Problem requirements =>
Filter these records by the string "brown", copying each line that holds it.

Dataset content =>

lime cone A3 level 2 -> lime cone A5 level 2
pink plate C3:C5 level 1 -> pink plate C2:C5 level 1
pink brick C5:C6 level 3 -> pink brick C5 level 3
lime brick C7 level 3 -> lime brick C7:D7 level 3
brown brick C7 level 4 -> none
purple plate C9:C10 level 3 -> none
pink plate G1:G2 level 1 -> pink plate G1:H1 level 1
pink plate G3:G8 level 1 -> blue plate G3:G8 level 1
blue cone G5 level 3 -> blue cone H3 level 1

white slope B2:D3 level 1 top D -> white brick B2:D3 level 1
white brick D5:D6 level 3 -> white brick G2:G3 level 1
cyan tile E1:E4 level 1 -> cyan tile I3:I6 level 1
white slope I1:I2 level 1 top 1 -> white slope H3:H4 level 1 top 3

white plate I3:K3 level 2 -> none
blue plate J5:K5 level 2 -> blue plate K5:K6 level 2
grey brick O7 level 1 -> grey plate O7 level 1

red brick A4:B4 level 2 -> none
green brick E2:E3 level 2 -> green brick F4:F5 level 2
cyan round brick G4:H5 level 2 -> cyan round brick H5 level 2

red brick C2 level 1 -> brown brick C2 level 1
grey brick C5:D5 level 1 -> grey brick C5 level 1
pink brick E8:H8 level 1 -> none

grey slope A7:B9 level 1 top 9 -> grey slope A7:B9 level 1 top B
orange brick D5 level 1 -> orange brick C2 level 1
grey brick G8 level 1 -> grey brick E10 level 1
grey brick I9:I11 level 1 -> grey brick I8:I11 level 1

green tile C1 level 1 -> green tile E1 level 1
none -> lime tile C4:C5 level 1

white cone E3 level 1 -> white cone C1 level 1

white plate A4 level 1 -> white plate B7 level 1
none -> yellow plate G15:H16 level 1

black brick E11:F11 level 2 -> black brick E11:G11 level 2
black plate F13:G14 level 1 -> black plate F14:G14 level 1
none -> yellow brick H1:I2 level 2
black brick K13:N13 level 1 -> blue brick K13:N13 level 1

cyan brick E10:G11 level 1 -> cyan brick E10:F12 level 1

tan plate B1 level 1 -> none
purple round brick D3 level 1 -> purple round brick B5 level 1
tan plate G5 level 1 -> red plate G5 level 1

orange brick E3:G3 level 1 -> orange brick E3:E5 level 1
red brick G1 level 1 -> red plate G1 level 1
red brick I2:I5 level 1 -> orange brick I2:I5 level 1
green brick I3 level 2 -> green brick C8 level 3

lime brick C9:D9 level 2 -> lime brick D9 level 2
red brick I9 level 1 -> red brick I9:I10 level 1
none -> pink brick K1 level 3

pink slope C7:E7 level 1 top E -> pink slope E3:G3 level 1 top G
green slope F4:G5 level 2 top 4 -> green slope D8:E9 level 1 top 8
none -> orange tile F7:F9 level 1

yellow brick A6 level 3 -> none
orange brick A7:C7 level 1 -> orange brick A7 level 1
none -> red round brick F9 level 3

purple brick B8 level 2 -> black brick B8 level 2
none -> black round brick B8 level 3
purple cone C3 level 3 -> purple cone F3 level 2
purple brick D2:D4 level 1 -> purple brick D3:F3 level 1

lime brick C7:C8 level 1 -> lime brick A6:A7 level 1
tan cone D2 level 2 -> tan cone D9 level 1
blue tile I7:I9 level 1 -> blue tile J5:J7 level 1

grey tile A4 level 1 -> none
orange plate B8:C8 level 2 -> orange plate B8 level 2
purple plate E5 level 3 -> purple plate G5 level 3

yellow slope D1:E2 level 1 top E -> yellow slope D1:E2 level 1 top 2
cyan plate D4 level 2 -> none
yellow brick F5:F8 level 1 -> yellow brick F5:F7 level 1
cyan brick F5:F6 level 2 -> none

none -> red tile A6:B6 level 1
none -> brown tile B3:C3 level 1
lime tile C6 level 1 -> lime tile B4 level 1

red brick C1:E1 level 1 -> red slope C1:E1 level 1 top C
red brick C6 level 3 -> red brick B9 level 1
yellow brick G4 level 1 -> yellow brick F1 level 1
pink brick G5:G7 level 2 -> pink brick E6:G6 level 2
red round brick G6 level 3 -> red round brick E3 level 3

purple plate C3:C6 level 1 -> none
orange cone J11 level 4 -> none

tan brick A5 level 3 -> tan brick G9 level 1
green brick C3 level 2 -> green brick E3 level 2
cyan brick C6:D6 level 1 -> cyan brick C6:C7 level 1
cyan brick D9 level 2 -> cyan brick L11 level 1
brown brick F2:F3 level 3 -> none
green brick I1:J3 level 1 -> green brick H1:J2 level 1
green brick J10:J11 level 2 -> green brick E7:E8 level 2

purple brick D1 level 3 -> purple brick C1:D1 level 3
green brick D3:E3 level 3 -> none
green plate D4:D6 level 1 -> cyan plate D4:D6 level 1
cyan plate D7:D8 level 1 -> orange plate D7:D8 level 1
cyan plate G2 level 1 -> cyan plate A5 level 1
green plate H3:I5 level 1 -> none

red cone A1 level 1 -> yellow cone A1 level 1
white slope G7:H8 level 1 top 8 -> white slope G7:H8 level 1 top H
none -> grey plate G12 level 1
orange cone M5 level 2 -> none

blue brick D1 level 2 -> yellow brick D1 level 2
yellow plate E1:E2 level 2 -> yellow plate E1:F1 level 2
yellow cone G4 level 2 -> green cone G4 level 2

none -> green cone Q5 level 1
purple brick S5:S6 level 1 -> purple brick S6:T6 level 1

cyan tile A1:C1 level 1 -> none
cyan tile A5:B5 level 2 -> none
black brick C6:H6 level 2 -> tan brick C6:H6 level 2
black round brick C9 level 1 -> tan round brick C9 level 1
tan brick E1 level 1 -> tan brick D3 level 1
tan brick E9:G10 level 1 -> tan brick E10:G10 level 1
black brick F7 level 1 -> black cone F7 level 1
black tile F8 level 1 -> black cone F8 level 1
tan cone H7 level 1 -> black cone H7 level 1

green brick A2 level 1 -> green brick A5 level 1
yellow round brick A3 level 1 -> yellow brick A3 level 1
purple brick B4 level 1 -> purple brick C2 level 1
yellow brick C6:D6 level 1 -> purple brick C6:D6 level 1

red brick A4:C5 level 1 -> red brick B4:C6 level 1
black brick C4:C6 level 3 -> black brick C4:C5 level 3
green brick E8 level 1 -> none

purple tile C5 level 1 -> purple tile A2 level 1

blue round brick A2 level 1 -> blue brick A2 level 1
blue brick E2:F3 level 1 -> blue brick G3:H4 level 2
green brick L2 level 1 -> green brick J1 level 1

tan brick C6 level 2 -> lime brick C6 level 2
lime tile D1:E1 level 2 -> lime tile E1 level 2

Task result =>
brown brick C7 level 4 -> none
red brick C2 level 1 -> brown brick C2 level 1
none -> brown tile B3:C3 level 1
brown brick F2:F3 level 3 -> none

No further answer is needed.